======== Available records ========

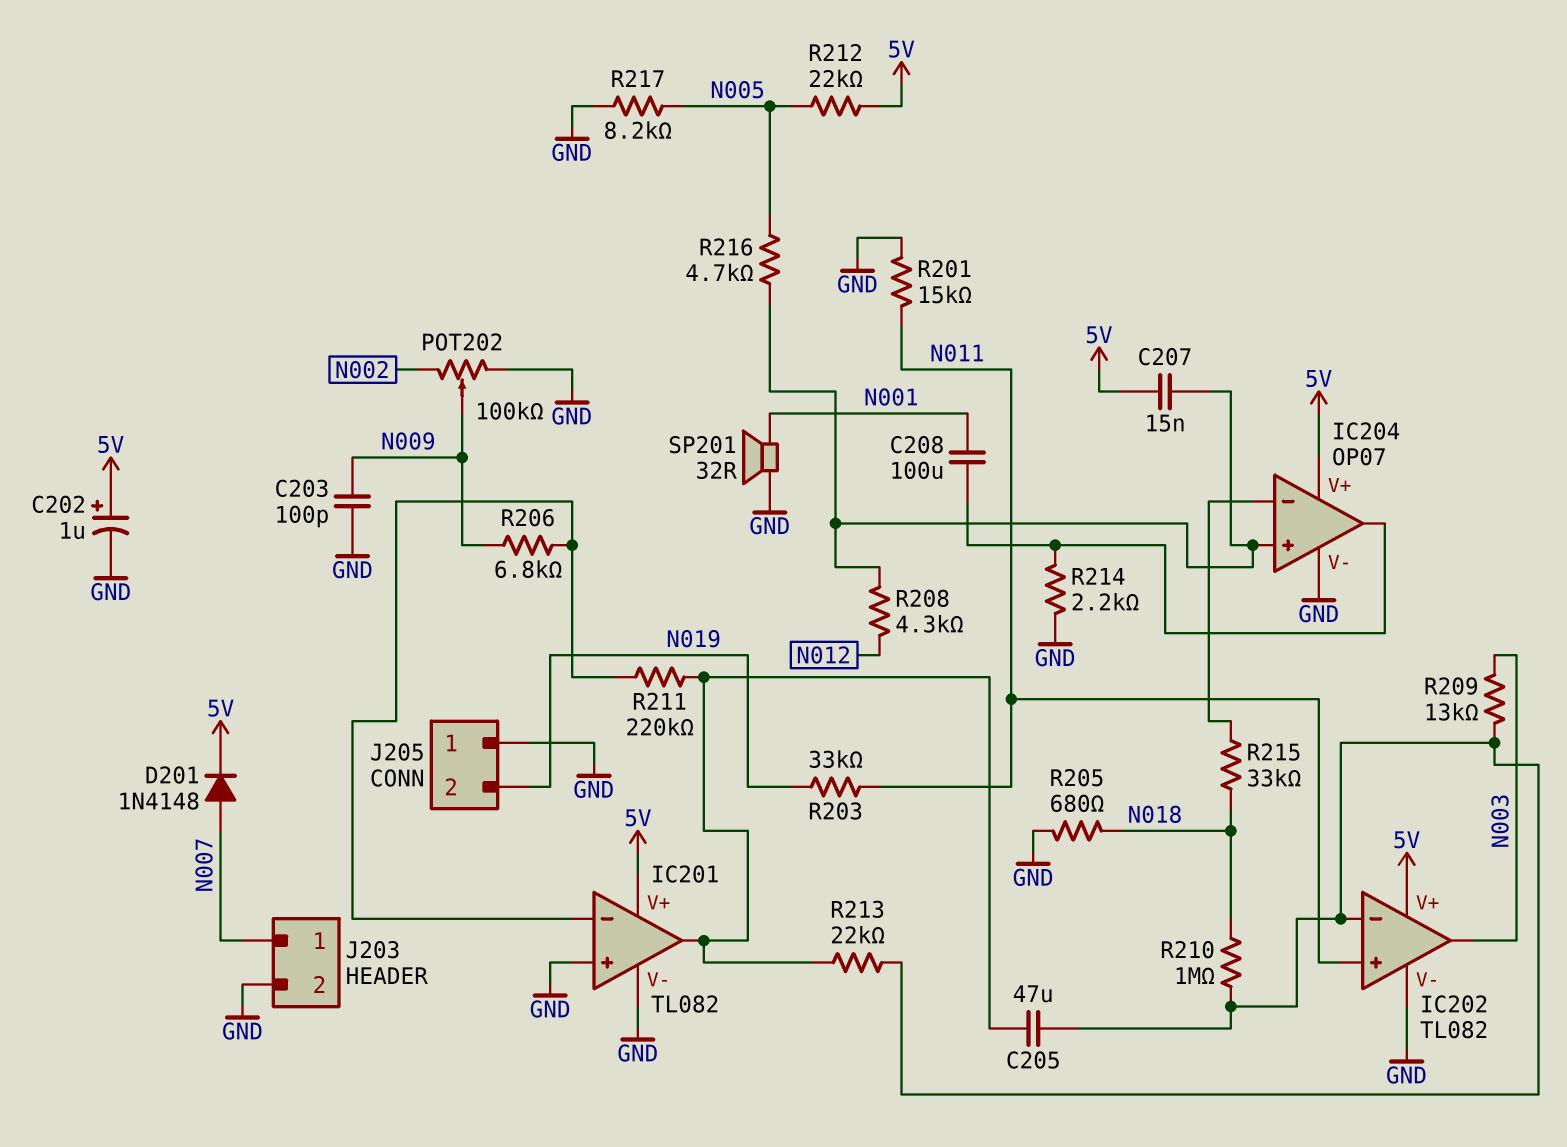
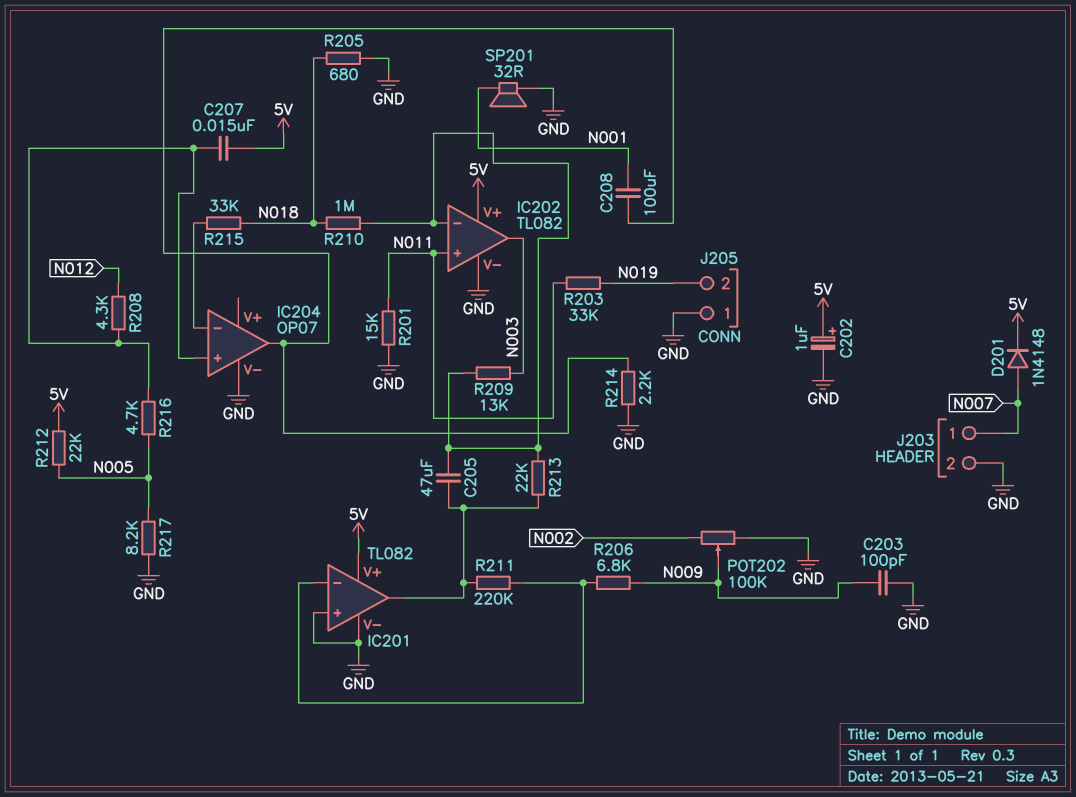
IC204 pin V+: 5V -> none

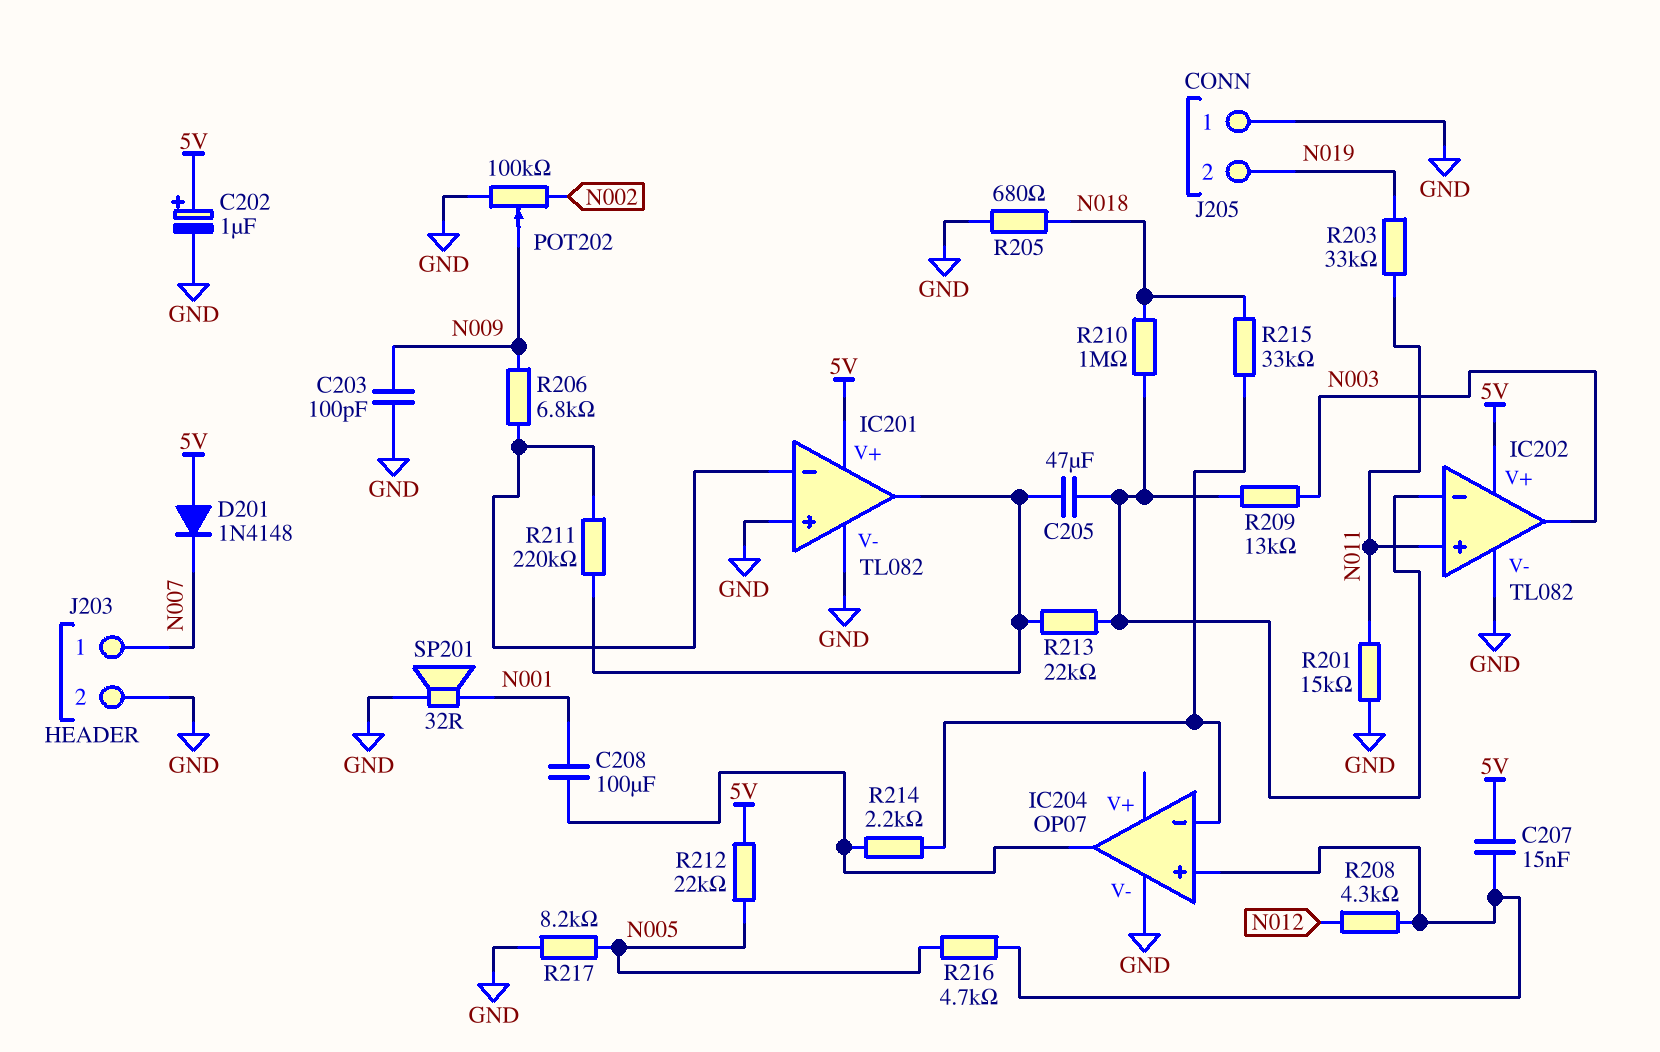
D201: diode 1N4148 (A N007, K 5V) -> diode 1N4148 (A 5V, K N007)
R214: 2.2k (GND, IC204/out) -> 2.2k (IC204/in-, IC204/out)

========
======== Available records ========

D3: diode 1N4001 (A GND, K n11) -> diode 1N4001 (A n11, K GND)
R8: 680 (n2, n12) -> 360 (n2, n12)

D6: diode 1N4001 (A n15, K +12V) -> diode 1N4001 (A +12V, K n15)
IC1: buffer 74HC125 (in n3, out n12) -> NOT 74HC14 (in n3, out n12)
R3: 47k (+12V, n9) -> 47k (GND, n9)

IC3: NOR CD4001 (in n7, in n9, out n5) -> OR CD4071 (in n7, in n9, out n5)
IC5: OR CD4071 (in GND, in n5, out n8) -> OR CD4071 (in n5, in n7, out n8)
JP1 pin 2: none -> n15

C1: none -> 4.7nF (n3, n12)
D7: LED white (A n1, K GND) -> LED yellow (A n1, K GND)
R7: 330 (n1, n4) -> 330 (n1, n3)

========

[Required action]: Your answer must be everything above from the line with "IC204 pin V+: 5V -> none" down to the line with "R214: 2.2k (GND, IC204/out)", word for word, and no pictures.

[Answer for the task]:
IC204 pin V+: 5V -> none

D201: diode 1N4148 (A N007, K 5V) -> diode 1N4148 (A 5V, K N007)
R214: 2.2k (GND, IC204/out) -> 2.2k (IC204/in-, IC204/out)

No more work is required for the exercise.